* _YOUR INSTRUCTIONS_
Each line of the data must be copied exactly.

(Dataset items)
━━━━━━━━
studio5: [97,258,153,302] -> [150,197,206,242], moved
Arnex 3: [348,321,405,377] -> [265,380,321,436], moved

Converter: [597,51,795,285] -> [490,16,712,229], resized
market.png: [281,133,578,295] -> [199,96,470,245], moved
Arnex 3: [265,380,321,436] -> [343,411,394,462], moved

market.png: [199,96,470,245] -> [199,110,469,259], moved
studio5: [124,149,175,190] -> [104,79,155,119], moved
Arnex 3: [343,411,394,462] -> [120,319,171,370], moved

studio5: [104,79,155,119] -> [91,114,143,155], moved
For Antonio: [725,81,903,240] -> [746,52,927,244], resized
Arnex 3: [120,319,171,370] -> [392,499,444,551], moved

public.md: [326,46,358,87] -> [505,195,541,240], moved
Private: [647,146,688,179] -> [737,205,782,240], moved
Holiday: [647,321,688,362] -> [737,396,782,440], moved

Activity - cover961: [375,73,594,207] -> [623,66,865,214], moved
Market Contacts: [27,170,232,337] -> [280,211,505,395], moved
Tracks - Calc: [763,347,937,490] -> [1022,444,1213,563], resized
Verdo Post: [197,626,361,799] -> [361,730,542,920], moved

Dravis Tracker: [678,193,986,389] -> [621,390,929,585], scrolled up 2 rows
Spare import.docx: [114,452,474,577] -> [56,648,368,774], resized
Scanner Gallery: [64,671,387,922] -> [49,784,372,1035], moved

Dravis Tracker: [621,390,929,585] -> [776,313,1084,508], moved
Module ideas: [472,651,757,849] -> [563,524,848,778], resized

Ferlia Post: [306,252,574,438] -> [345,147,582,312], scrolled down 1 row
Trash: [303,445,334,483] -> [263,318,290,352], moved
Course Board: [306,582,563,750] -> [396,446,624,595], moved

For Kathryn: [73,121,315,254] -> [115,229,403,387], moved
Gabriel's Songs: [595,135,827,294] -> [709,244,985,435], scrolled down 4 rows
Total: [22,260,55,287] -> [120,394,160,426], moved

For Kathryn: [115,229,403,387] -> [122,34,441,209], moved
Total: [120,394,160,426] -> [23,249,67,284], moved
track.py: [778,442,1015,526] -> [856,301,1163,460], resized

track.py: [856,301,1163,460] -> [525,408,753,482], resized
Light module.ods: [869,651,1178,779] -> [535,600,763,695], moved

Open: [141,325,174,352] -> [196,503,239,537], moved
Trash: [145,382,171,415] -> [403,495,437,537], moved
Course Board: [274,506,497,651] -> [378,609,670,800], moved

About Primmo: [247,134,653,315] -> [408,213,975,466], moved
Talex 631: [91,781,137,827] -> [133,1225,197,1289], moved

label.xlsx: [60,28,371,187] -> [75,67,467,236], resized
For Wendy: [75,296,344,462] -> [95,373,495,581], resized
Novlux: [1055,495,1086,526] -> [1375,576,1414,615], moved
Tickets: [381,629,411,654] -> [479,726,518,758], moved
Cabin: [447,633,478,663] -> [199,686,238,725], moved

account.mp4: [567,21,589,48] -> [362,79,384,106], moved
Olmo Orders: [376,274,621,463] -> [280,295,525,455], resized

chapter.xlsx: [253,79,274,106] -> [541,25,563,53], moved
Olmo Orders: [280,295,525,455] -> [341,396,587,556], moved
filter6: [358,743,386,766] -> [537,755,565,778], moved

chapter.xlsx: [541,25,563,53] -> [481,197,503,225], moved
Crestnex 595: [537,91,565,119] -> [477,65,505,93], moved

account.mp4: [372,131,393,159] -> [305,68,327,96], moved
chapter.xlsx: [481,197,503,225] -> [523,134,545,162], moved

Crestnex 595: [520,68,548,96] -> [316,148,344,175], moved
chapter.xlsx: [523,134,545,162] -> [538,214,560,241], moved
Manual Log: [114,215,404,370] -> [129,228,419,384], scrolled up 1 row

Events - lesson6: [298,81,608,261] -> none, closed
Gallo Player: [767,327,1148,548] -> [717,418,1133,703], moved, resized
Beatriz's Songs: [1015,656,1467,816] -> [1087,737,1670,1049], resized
━━━━━━━━
* _EXERCISE RESULT_
studio5: [97,258,153,302] -> [150,197,206,242], moved
Arnex 3: [348,321,405,377] -> [265,380,321,436], moved

Converter: [597,51,795,285] -> [490,16,712,229], resized
market.png: [281,133,578,295] -> [199,96,470,245], moved
Arnex 3: [265,380,321,436] -> [343,411,394,462], moved

market.png: [199,96,470,245] -> [199,110,469,259], moved
studio5: [124,149,175,190] -> [104,79,155,119], moved
Arnex 3: [343,411,394,462] -> [120,319,171,370], moved

studio5: [104,79,155,119] -> [91,114,143,155], moved
For Antonio: [725,81,903,240] -> [746,52,927,244], resized
Arnex 3: [120,319,171,370] -> [392,499,444,551], moved

public.md: [326,46,358,87] -> [505,195,541,240], moved
Private: [647,146,688,179] -> [737,205,782,240], moved
Holiday: [647,321,688,362] -> [737,396,782,440], moved

Activity - cover961: [375,73,594,207] -> [623,66,865,214], moved
Market Contacts: [27,170,232,337] -> [280,211,505,395], moved
Tracks - Calc: [763,347,937,490] -> [1022,444,1213,563], resized
Verdo Post: [197,626,361,799] -> [361,730,542,920], moved

Dravis Tracker: [678,193,986,389] -> [621,390,929,585], scrolled up 2 rows
Spare import.docx: [114,452,474,577] -> [56,648,368,774], resized
Scanner Gallery: [64,671,387,922] -> [49,784,372,1035], moved

Dravis Tracker: [621,390,929,585] -> [776,313,1084,508], moved
Module ideas: [472,651,757,849] -> [563,524,848,778], resized

Ferlia Post: [306,252,574,438] -> [345,147,582,312], scrolled down 1 row
Trash: [303,445,334,483] -> [263,318,290,352], moved
Course Board: [306,582,563,750] -> [396,446,624,595], moved

For Kathryn: [73,121,315,254] -> [115,229,403,387], moved
Gabriel's Songs: [595,135,827,294] -> [709,244,985,435], scrolled down 4 rows
Total: [22,260,55,287] -> [120,394,160,426], moved

For Kathryn: [115,229,403,387] -> [122,34,441,209], moved
Total: [120,394,160,426] -> [23,249,67,284], moved
track.py: [778,442,1015,526] -> [856,301,1163,460], resized

track.py: [856,301,1163,460] -> [525,408,753,482], resized
Light module.ods: [869,651,1178,779] -> [535,600,763,695], moved

Open: [141,325,174,352] -> [196,503,239,537], moved
Trash: [145,382,171,415] -> [403,495,437,537], moved
Course Board: [274,506,497,651] -> [378,609,670,800], moved

About Primmo: [247,134,653,315] -> [408,213,975,466], moved
Talex 631: [91,781,137,827] -> [133,1225,197,1289], moved

label.xlsx: [60,28,371,187] -> [75,67,467,236], resized
For Wendy: [75,296,344,462] -> [95,373,495,581], resized
Novlux: [1055,495,1086,526] -> [1375,576,1414,615], moved
Tickets: [381,629,411,654] -> [479,726,518,758], moved
Cabin: [447,633,478,663] -> [199,686,238,725], moved

account.mp4: [567,21,589,48] -> [362,79,384,106], moved
Olmo Orders: [376,274,621,463] -> [280,295,525,455], resized

chapter.xlsx: [253,79,274,106] -> [541,25,563,53], moved
Olmo Orders: [280,295,525,455] -> [341,396,587,556], moved
filter6: [358,743,386,766] -> [537,755,565,778], moved

chapter.xlsx: [541,25,563,53] -> [481,197,503,225], moved
Crestnex 595: [537,91,565,119] -> [477,65,505,93], moved

account.mp4: [372,131,393,159] -> [305,68,327,96], moved
chapter.xlsx: [481,197,503,225] -> [523,134,545,162], moved

Crestnex 595: [520,68,548,96] -> [316,148,344,175], moved
chapter.xlsx: [523,134,545,162] -> [538,214,560,241], moved
Manual Log: [114,215,404,370] -> [129,228,419,384], scrolled up 1 row

Events - lesson6: [298,81,608,261] -> none, closed
Gallo Player: [767,327,1148,548] -> [717,418,1133,703], moved, resized
Beatriz's Songs: [1015,656,1467,816] -> [1087,737,1670,1049], resized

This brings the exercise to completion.